What is asked.
How many lines in the entries below contain the word "degrees"? Reply with the number only.

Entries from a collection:
··········

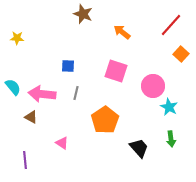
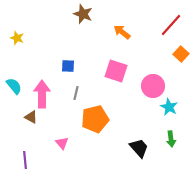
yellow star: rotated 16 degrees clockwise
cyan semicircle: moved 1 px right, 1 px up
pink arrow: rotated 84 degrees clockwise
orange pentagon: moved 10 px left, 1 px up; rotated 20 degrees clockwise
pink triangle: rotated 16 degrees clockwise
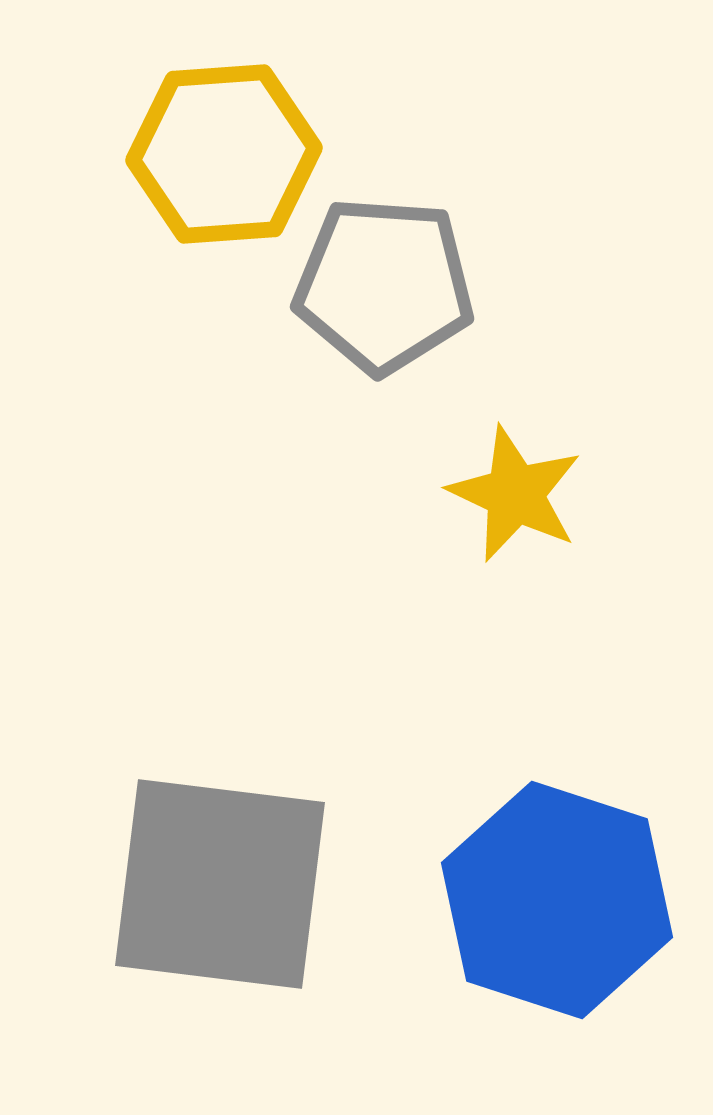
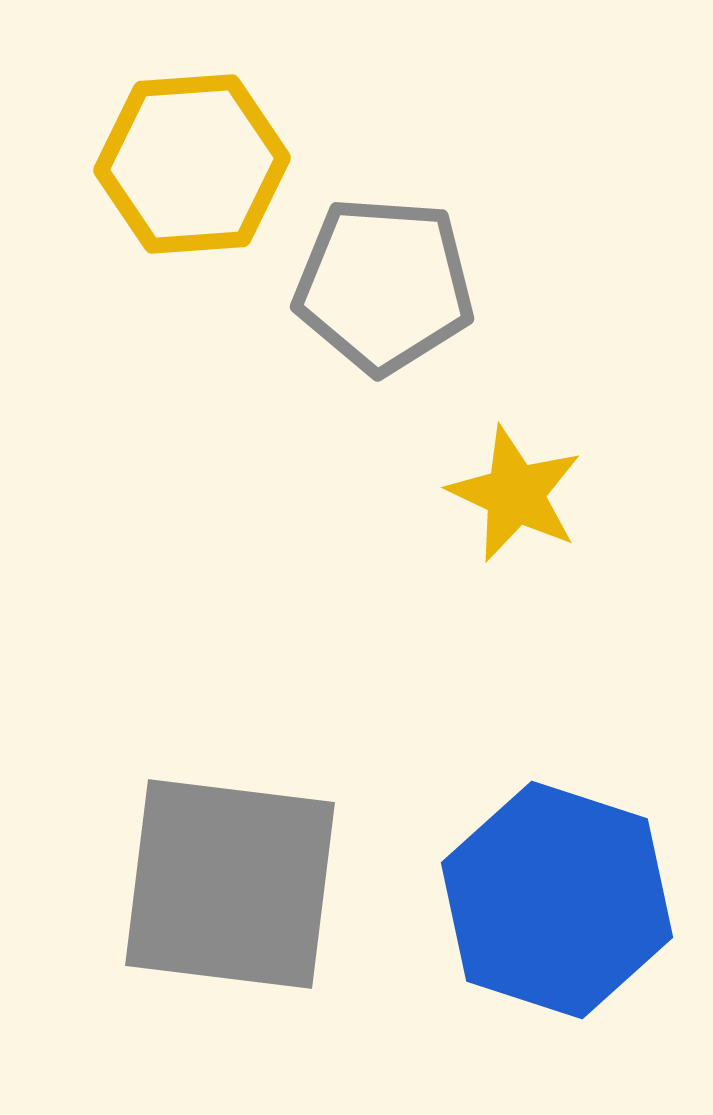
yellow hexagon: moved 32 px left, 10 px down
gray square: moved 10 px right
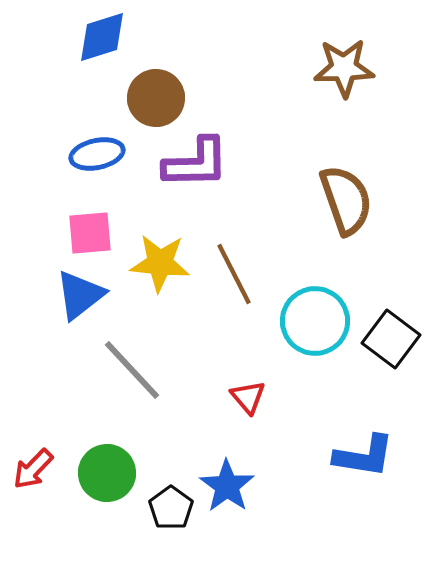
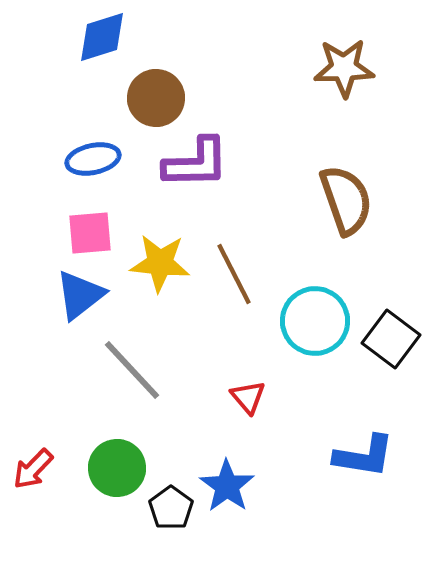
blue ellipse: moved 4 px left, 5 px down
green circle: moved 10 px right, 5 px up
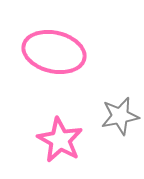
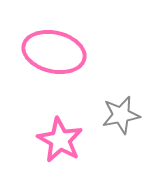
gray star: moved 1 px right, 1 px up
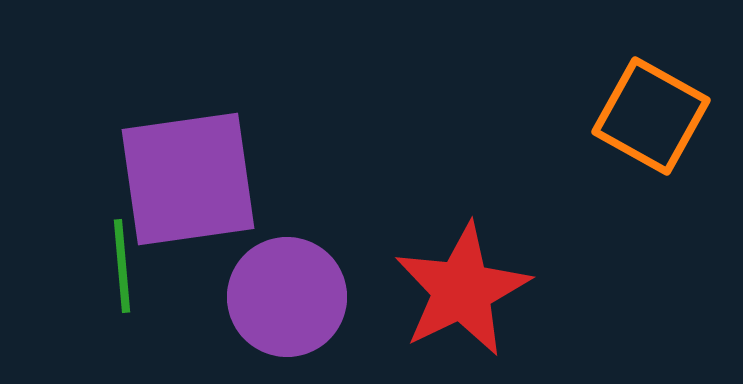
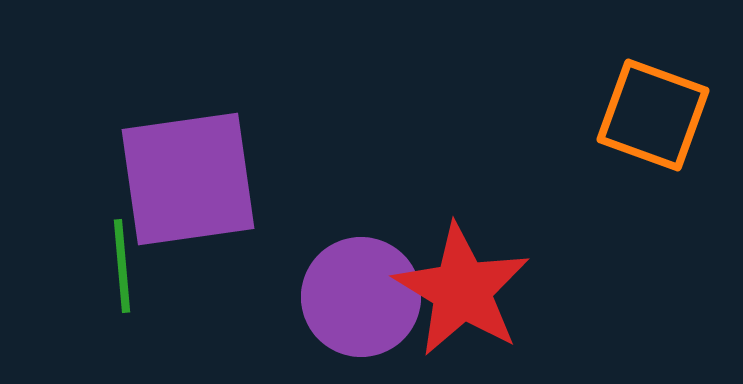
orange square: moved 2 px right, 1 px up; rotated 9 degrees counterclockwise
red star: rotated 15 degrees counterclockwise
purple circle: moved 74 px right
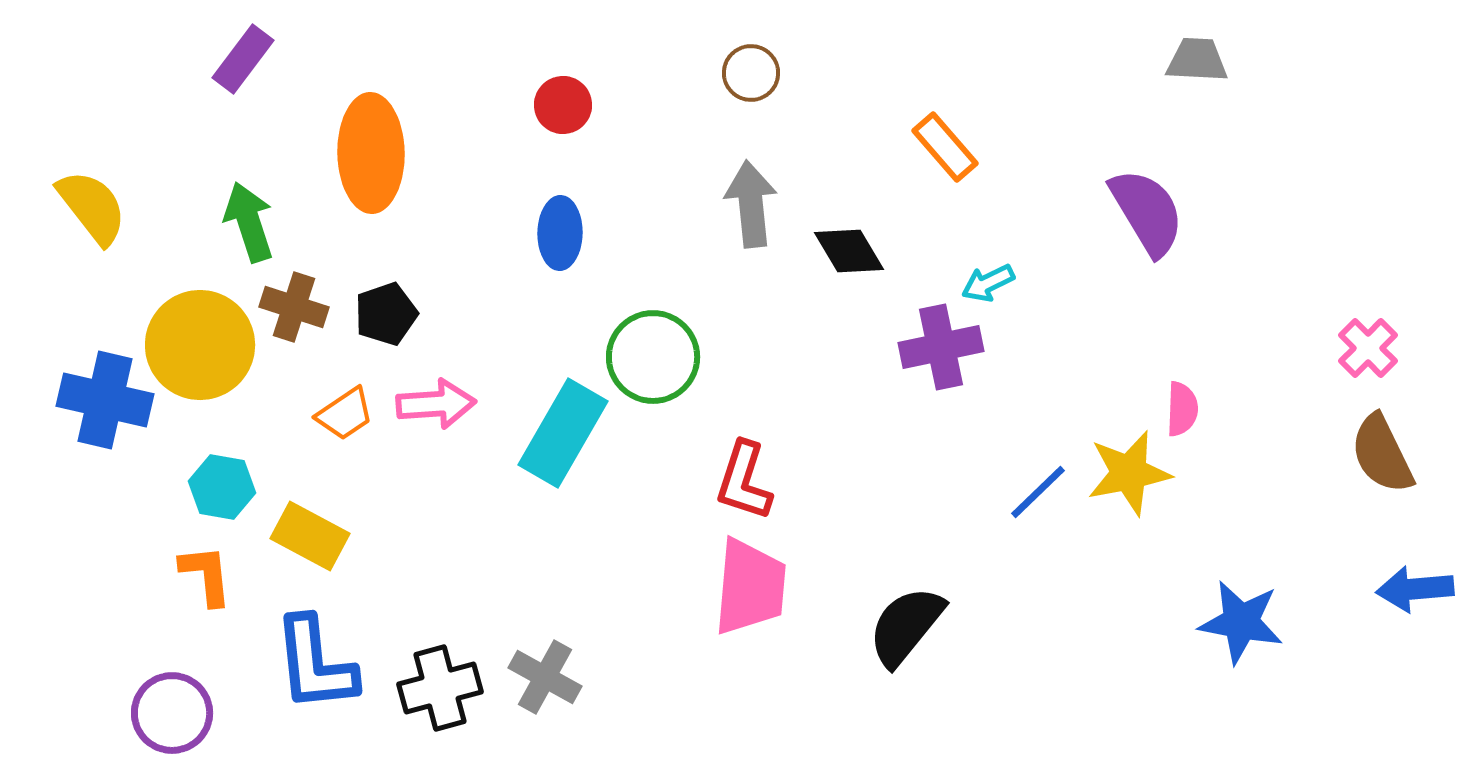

··········

Task result.
6